[What you need to do] Output only the lines of the entries that follow, starting at the one with "turquoise cactus: 5 -> 1" and running down to the one with "black robot: 4 -> 6", both included and unchanged.

Task data START

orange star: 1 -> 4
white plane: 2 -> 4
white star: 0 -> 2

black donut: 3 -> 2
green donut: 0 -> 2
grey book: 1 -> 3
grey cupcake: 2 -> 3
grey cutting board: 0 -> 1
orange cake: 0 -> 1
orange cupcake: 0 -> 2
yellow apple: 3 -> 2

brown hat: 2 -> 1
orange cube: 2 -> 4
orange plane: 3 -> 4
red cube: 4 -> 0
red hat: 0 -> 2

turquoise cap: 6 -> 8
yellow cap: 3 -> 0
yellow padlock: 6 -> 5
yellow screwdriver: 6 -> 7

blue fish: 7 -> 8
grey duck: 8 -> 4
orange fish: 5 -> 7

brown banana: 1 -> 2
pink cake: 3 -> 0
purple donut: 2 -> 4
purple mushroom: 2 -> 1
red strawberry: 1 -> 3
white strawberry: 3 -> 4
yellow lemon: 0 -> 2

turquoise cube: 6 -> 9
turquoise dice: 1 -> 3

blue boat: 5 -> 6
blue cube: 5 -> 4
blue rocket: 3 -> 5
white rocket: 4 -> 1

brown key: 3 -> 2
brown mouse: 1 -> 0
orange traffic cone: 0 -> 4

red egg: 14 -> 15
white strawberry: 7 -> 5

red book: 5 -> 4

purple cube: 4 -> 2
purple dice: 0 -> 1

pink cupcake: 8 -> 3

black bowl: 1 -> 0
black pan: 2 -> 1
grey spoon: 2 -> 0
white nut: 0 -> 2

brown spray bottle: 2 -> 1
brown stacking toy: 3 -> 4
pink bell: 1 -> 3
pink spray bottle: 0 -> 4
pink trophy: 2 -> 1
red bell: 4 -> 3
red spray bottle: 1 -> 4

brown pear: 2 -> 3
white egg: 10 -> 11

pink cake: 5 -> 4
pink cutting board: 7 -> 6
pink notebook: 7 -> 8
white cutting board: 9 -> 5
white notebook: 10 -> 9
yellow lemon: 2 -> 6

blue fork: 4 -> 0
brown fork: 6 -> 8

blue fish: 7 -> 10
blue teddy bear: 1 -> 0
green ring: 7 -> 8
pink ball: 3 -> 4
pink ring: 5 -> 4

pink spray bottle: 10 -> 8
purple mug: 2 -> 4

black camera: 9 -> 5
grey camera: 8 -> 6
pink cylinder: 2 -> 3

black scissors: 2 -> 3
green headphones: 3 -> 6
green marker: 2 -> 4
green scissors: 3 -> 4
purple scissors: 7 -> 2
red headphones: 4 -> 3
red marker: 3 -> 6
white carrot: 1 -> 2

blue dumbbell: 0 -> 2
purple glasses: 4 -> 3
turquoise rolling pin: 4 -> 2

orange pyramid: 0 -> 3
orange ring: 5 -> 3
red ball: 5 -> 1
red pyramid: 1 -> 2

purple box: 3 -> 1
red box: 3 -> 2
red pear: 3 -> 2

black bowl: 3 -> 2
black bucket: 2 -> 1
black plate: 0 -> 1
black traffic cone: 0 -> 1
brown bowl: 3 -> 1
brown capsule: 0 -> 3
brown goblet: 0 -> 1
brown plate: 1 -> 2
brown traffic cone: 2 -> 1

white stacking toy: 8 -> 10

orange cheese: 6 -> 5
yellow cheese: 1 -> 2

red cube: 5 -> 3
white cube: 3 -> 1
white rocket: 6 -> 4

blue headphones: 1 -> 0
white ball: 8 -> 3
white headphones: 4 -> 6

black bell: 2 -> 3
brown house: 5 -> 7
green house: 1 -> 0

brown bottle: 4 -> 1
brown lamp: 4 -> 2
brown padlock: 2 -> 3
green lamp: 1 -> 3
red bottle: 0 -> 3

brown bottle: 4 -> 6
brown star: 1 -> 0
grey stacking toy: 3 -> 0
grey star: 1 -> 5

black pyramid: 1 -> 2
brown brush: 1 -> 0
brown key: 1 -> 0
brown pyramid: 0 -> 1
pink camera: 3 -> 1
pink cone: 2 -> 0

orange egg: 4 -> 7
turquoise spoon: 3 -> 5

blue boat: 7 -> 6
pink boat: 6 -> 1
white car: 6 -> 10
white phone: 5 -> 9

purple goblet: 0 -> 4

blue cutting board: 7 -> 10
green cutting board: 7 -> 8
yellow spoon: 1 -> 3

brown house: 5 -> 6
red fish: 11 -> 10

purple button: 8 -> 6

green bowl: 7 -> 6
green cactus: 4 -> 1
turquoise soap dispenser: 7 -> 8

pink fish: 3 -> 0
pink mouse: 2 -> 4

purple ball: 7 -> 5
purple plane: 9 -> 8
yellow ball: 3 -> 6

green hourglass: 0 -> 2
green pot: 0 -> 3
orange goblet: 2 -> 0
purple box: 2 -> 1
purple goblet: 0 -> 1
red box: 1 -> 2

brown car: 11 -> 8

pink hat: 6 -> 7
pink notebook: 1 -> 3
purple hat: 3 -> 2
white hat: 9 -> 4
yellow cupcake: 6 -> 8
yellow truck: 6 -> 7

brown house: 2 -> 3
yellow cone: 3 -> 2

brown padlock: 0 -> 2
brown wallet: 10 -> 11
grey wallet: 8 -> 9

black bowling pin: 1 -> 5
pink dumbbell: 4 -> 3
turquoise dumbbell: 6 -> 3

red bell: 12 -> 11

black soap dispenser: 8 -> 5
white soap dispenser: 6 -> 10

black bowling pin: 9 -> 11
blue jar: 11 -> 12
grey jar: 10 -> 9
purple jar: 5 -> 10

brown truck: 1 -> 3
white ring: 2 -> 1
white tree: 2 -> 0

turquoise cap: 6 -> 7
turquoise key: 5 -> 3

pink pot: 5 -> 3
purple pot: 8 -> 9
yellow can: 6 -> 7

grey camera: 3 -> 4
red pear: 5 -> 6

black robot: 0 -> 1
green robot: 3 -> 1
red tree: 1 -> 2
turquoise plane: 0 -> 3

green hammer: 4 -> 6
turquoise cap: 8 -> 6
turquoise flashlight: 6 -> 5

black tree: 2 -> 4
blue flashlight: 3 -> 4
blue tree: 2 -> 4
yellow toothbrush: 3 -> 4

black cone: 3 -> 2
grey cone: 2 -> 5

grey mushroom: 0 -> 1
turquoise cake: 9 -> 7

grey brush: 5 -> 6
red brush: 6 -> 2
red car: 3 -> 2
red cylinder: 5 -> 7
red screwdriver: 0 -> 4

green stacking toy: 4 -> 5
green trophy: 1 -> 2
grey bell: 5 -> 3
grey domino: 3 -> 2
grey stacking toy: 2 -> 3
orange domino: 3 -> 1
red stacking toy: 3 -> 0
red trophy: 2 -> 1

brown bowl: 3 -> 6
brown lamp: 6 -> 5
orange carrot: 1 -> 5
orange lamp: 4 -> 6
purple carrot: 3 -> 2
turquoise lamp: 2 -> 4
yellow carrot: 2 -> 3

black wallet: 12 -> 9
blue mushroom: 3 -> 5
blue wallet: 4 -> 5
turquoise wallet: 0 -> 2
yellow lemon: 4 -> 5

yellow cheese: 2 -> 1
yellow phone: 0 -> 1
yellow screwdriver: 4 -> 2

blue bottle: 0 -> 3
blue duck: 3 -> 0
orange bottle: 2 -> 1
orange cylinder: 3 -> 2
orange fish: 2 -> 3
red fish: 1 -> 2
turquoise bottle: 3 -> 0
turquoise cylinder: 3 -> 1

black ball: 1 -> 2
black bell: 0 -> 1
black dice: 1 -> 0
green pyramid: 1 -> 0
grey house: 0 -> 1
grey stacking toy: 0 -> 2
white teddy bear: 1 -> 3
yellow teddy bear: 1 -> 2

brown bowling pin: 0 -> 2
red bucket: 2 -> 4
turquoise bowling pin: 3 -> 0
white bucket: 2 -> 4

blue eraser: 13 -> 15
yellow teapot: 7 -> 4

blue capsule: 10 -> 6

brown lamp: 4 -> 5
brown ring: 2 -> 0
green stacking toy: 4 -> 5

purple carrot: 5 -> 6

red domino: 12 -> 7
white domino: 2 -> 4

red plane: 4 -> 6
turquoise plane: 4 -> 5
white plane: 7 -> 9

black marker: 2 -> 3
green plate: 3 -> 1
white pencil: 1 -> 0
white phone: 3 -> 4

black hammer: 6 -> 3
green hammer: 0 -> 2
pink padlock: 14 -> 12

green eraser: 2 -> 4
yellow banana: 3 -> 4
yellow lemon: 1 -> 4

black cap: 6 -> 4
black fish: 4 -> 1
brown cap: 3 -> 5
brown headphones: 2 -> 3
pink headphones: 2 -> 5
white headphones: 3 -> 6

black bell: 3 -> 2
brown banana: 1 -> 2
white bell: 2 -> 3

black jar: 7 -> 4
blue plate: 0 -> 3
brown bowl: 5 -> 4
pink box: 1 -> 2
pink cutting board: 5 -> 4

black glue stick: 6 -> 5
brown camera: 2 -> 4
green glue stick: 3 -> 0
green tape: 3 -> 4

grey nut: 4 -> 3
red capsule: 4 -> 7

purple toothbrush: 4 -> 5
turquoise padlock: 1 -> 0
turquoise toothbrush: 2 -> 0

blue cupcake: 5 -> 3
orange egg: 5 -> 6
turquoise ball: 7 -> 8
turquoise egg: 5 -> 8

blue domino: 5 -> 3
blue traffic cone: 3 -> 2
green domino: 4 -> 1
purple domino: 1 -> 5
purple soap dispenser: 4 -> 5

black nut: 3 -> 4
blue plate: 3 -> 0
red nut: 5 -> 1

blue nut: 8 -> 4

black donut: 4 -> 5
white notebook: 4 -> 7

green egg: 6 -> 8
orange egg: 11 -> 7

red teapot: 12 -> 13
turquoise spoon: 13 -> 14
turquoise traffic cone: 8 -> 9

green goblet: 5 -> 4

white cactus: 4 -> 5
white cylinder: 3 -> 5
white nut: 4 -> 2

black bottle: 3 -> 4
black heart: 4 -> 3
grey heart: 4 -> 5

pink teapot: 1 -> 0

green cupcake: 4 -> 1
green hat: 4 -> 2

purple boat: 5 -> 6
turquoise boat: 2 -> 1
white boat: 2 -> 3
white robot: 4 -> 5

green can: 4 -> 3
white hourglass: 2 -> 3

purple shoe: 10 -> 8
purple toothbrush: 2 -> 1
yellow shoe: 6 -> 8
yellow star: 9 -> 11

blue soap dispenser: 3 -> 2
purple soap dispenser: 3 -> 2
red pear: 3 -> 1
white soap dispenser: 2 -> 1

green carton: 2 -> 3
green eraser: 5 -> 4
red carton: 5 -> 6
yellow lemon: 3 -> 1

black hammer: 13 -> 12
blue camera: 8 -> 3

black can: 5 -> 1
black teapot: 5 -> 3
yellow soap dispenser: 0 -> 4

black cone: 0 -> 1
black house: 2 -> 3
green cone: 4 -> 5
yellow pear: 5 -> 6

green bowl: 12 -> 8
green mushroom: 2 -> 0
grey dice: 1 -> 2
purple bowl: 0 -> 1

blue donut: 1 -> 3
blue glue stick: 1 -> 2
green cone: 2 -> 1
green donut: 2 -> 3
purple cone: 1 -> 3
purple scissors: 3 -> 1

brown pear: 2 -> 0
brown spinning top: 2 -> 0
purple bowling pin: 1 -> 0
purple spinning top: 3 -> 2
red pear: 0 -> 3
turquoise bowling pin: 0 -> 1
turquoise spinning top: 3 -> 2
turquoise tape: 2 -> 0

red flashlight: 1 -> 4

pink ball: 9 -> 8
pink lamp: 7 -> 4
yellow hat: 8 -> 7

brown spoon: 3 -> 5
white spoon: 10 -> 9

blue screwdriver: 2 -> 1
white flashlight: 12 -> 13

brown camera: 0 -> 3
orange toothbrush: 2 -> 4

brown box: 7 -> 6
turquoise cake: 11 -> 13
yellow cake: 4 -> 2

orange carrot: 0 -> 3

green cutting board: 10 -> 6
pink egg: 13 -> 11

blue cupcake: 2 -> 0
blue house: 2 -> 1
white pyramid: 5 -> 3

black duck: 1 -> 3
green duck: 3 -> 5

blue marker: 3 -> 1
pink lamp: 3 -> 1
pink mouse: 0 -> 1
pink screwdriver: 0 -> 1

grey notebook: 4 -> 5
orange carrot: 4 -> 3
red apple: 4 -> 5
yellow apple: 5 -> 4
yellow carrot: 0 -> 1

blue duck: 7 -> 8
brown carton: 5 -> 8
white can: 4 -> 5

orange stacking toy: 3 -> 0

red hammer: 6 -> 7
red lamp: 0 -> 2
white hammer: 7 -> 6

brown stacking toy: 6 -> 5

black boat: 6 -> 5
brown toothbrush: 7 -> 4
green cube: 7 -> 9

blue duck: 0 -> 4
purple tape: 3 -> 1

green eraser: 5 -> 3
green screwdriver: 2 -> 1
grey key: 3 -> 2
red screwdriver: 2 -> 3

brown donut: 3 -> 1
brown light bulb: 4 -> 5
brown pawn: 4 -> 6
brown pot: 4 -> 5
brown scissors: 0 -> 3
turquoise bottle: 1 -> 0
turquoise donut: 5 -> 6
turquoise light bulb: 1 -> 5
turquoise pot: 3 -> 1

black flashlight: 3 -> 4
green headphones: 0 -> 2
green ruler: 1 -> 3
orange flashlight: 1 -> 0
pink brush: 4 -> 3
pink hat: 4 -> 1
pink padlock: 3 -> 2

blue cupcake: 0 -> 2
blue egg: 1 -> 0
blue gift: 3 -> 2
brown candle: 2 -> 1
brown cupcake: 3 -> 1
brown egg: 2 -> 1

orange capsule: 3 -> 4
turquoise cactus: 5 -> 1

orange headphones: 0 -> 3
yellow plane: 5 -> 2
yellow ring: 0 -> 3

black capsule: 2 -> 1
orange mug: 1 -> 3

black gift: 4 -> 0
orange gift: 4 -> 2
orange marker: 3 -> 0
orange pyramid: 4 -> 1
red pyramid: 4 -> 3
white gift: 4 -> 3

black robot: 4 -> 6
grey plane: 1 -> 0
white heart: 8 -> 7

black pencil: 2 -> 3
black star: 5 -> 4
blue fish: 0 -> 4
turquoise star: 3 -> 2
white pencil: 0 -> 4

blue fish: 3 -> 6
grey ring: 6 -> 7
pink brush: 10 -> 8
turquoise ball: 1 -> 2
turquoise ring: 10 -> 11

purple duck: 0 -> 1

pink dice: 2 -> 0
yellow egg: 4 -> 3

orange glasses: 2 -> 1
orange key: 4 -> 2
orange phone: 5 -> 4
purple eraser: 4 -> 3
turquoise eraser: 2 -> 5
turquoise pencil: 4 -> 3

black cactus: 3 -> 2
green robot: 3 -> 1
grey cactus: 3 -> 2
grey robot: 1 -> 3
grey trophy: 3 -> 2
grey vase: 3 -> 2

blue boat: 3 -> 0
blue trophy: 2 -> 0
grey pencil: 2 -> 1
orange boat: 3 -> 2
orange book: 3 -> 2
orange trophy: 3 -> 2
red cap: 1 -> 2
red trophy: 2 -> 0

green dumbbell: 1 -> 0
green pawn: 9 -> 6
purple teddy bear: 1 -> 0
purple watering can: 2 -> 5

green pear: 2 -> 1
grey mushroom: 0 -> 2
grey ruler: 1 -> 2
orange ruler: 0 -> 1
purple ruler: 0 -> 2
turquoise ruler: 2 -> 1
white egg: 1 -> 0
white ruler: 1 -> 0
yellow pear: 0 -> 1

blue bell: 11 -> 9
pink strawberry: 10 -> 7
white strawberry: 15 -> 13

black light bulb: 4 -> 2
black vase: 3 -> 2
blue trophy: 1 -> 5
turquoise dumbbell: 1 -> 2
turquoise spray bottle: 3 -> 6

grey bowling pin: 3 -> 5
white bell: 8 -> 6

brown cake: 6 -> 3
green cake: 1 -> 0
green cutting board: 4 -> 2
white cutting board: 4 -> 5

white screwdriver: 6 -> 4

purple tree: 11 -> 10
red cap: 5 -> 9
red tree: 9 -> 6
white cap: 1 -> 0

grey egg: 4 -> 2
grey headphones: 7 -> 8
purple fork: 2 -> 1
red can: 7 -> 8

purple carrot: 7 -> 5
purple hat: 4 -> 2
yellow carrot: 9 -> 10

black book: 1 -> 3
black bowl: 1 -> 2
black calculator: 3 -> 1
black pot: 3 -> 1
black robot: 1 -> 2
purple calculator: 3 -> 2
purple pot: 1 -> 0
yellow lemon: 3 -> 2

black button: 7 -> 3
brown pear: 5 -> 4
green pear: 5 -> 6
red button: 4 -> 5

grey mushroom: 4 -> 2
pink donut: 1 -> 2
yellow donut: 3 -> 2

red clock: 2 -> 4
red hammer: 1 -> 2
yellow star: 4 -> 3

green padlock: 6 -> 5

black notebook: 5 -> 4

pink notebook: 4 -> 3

Task data END

[Your response]
turquoise cactus: 5 -> 1

orange headphones: 0 -> 3
yellow plane: 5 -> 2
yellow ring: 0 -> 3

black capsule: 2 -> 1
orange mug: 1 -> 3

black gift: 4 -> 0
orange gift: 4 -> 2
orange marker: 3 -> 0
orange pyramid: 4 -> 1
red pyramid: 4 -> 3
white gift: 4 -> 3

black robot: 4 -> 6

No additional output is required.